**GIVEN INFORMATION**
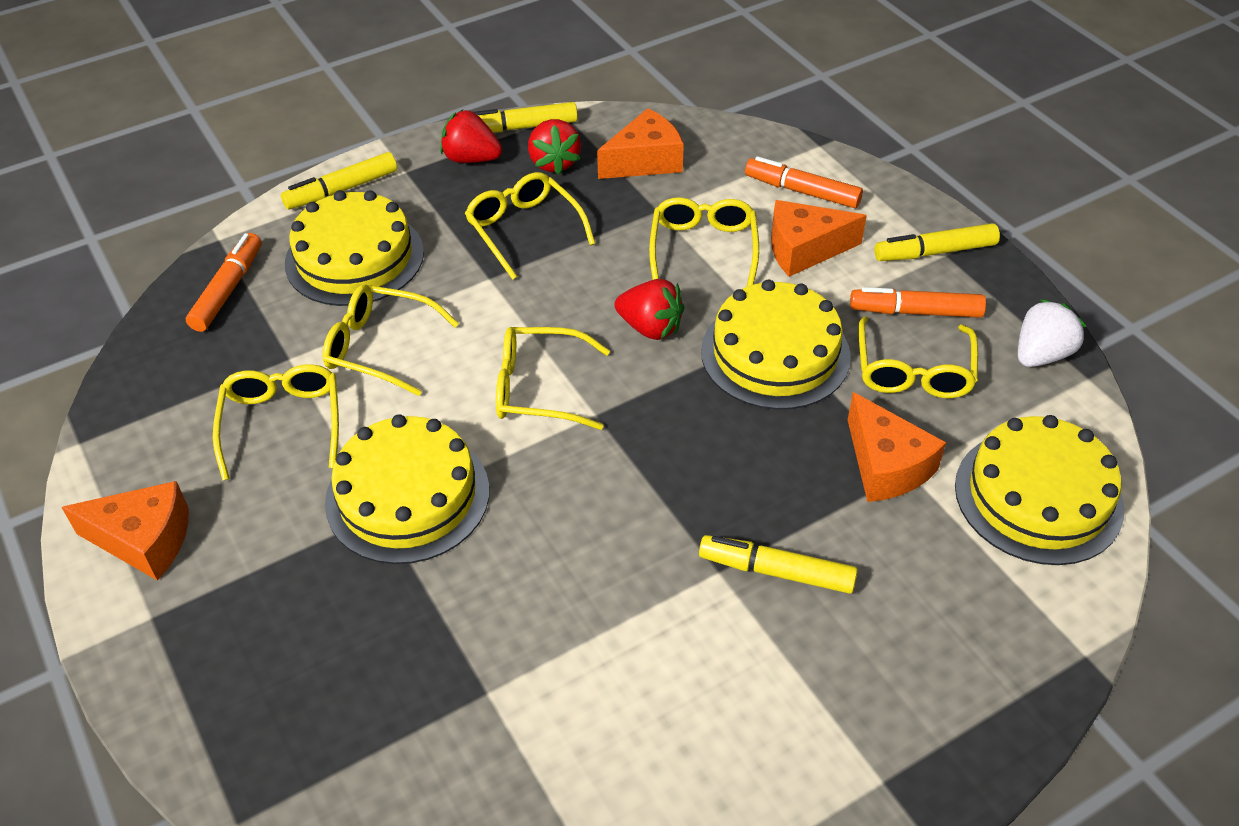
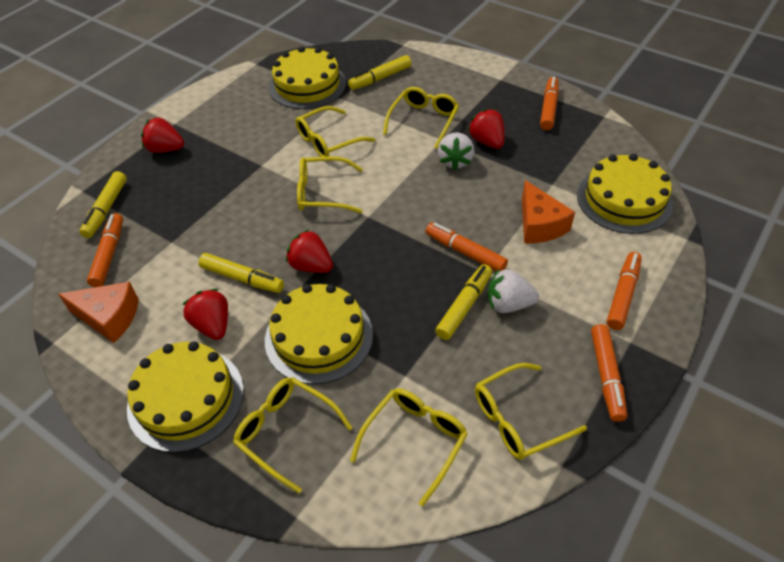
orange cheese: 4 -> 2
orange marker: 3 -> 5
red strawberry: 3 -> 4
white strawberry: 1 -> 2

**WHAT TO DO**
Search the material for the string "strawberry" and return each line that has it.

**OUTPUT OF THE TASK**
red strawberry: 3 -> 4
white strawberry: 1 -> 2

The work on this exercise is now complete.